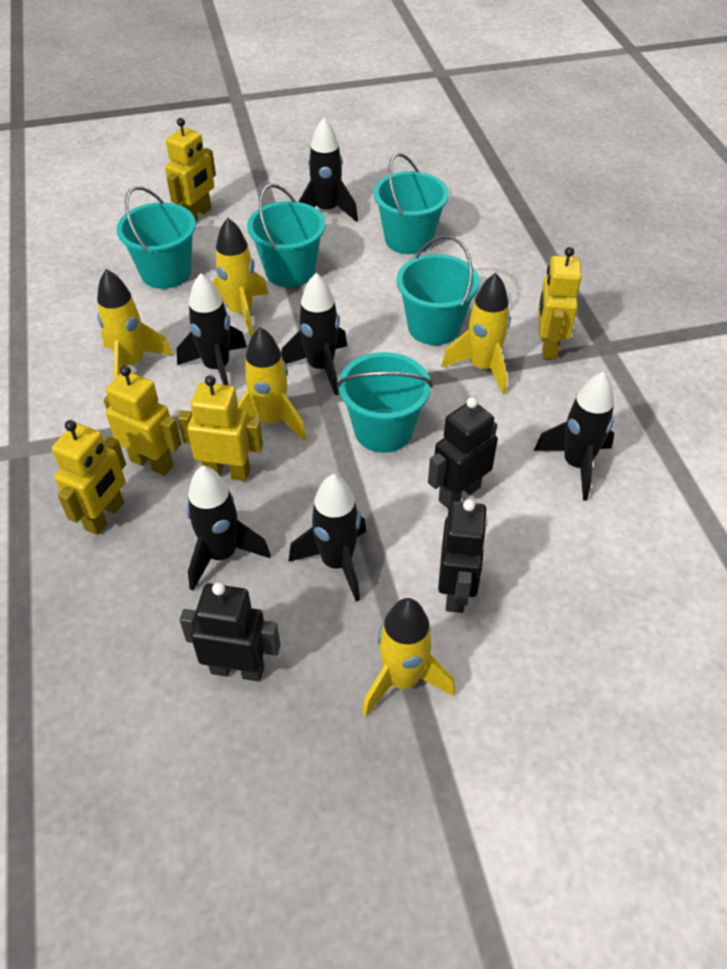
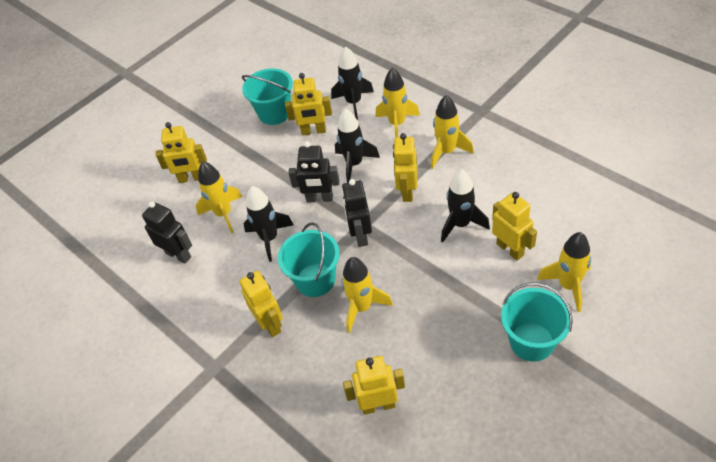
black rocket: [177,273,247,385] [186,465,271,591] [281,273,347,395] [288,474,366,602] [299,118,358,222] [534,372,614,501] = 6 -> [243,186,294,262] [331,46,374,120] [335,109,380,183] [441,169,490,243] = 4
turquoise bucket: [116,186,196,289] [247,184,325,287] [337,352,433,453] [374,153,449,254] [396,235,480,345] = 5 -> [242,68,293,125] [278,222,340,297] [501,282,573,362] = 3
yellow robot: [52,420,126,535] [104,365,181,476] [165,118,216,222] [178,375,263,481] [538,247,581,360] = 5 -> [156,122,207,183] [239,271,283,337] [285,73,332,135] [343,356,405,415] [393,133,417,202] [492,192,537,261] = 6

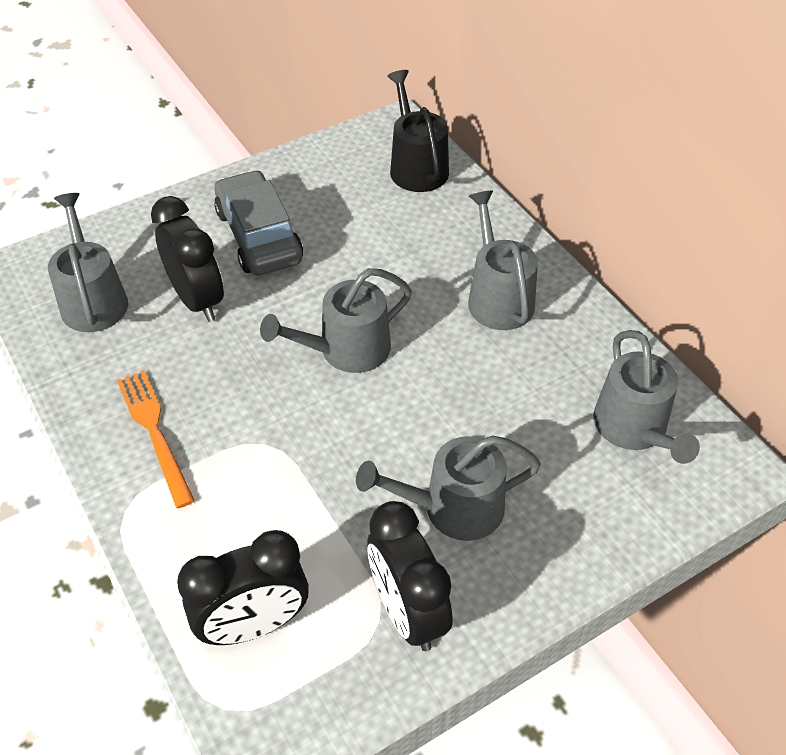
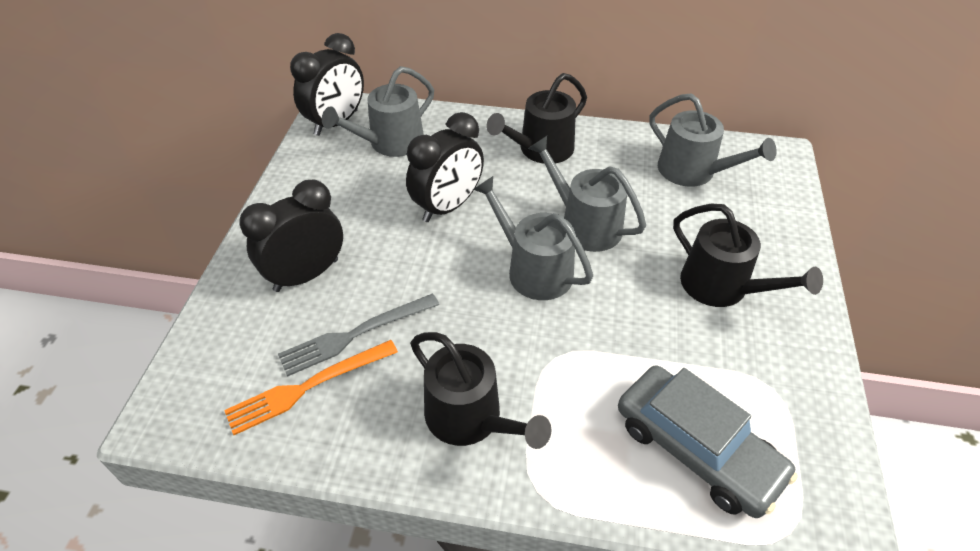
black watering can: [387,70,449,192] = 1 -> [411,332,551,449] [487,73,587,164] [673,204,823,307] = 3
grey fork: none = 0 -> [278,294,439,377] = 1
grey watering can: [48,193,128,332] [260,268,412,373] [356,436,541,541] [468,191,538,330] [593,330,700,464] = 5 -> [322,66,434,157] [473,176,593,300] [528,136,646,252] [649,93,777,187] = 4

ASSIGNMENT> Print every line from the one that contains "grey fork: none = 0 -> [278,294,439,377] = 1" to the end of the records, exactly as written, and nothing more.

ANSWER TO THIS PROBLEM>
grey fork: none = 0 -> [278,294,439,377] = 1
grey watering can: [48,193,128,332] [260,268,412,373] [356,436,541,541] [468,191,538,330] [593,330,700,464] = 5 -> [322,66,434,157] [473,176,593,300] [528,136,646,252] [649,93,777,187] = 4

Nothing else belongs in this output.